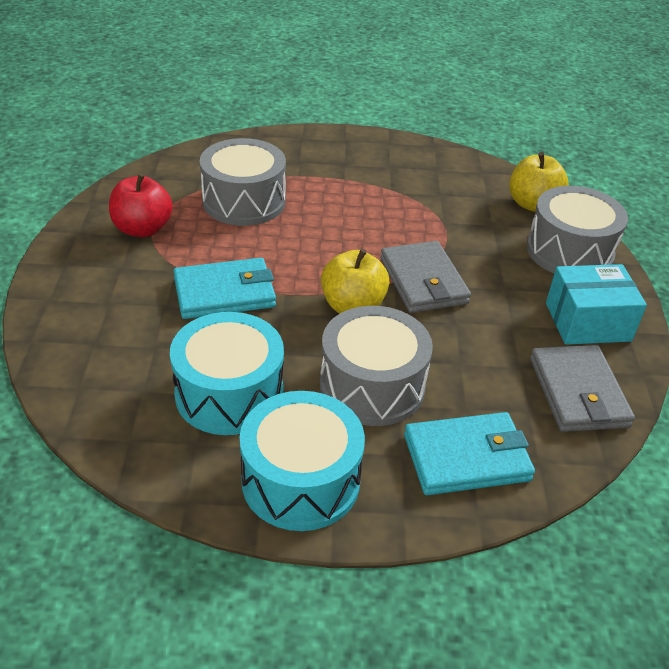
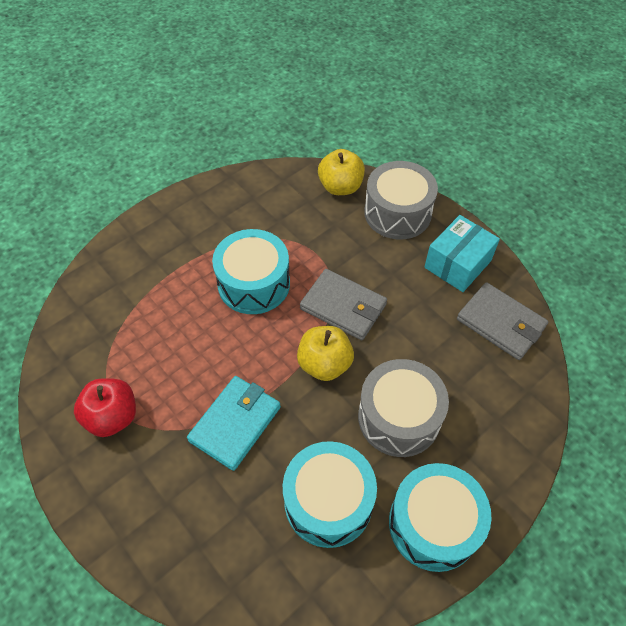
camera: 40 degrees left, 15 degrees up
(244, 201) = (157, 330): grey drum -> none
(362, 220) = (254, 283): none -> turquoise drum
(466, 457) = (494, 422): turquoise wallet -> none

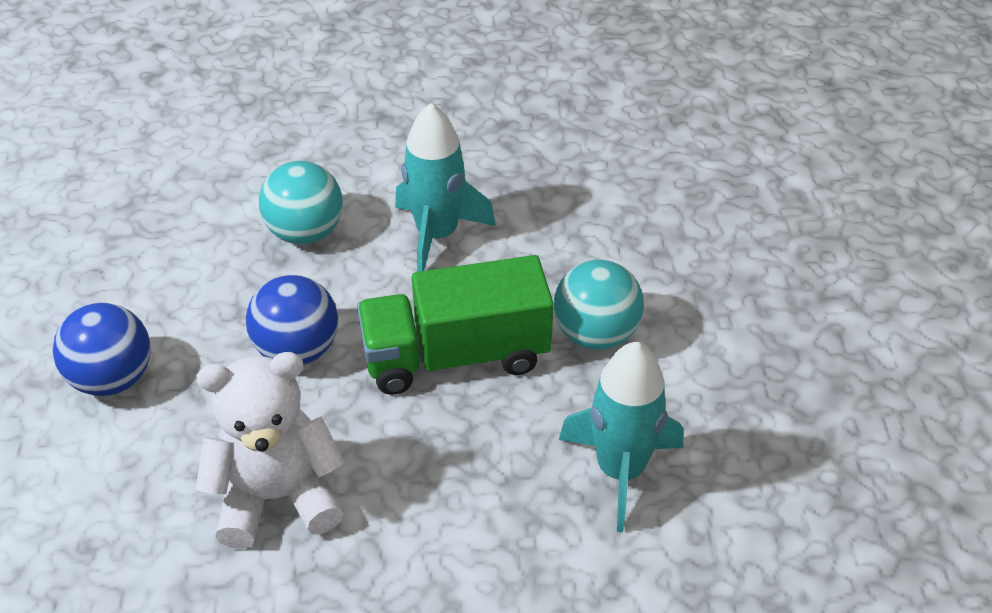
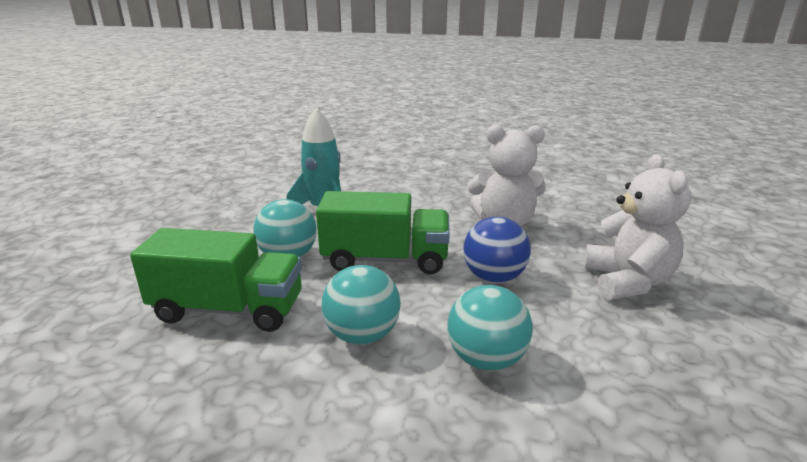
camera: 165 degrees left, 20 degrees down
(113, 378) = (627, 282): blue ball -> white teddy bear
(437, 235) = (362, 335): turquoise rocket -> turquoise ball
(601, 238) = (228, 309): none -> green truck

## EXERCISE DESCRIPTION
Exclude the pictures and write out exactly the lines from the one holding "(466, 457) = (494, 422): turquoise" through the end of the entries, inclusive, and only those.

## YOUR SOLUTION
(466, 457) = (494, 422): turquoise wallet -> none

camera: 165 degrees left, 20 degrees down
(113, 378) = (627, 282): blue ball -> white teddy bear
(437, 235) = (362, 335): turquoise rocket -> turquoise ball
(601, 238) = (228, 309): none -> green truck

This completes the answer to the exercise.